Please quote exactly the lines below from the line containing "red hexagon: (699, 604) -> (352, 409), moved" to the line containing "brown star: (504, 631)", both lines included, and nothing else.

**DATA PROVIDED**
=-=-=

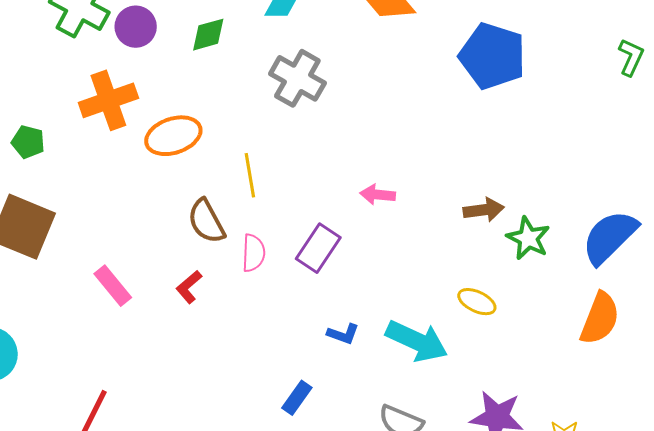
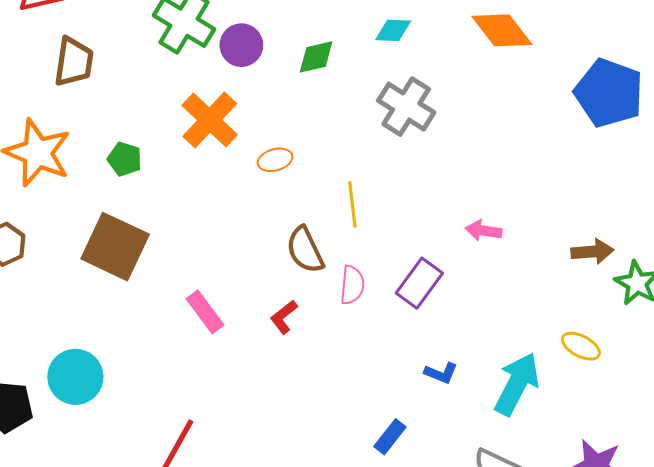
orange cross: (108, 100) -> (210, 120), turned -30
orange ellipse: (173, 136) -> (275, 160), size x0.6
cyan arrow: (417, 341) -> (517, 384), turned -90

=-=-=

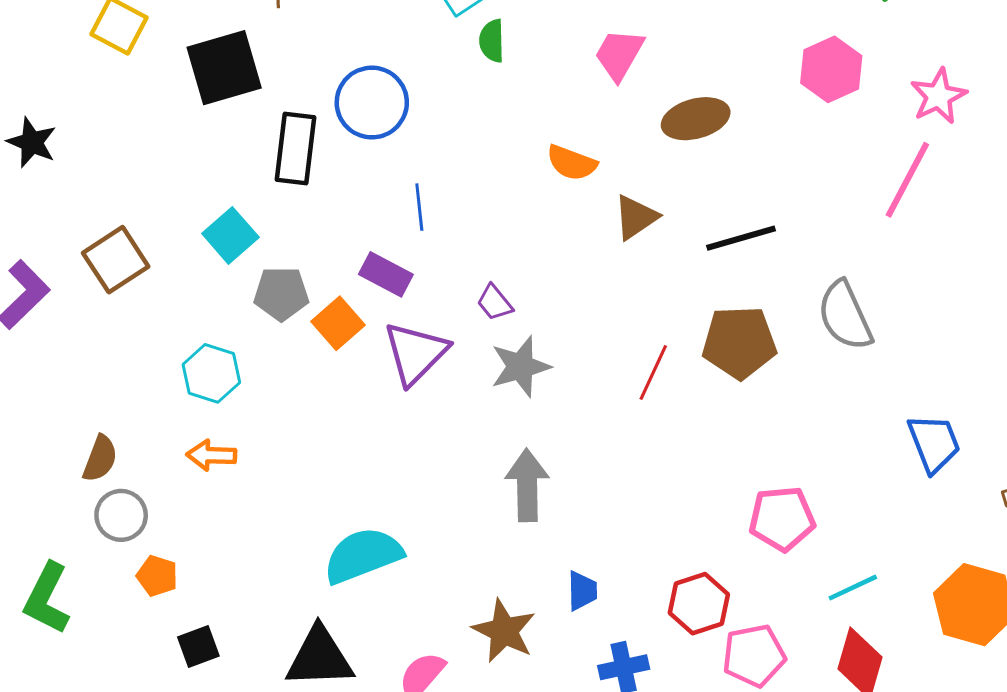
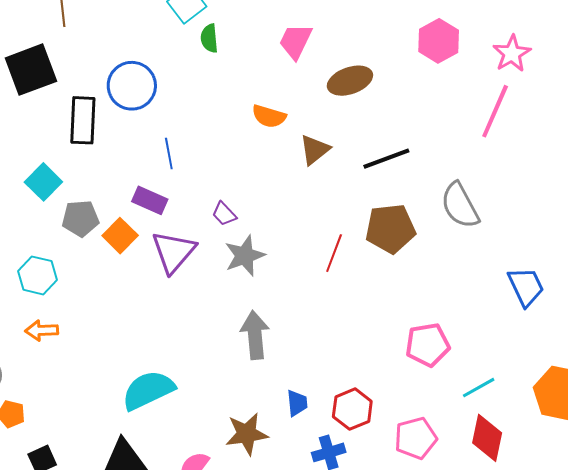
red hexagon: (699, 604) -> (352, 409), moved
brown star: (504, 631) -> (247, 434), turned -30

=-=-=

**RESULT OF THE EXERCISE**
red hexagon: (699, 604) -> (352, 409), moved
brown star: (504, 631) -> (247, 434), turned -30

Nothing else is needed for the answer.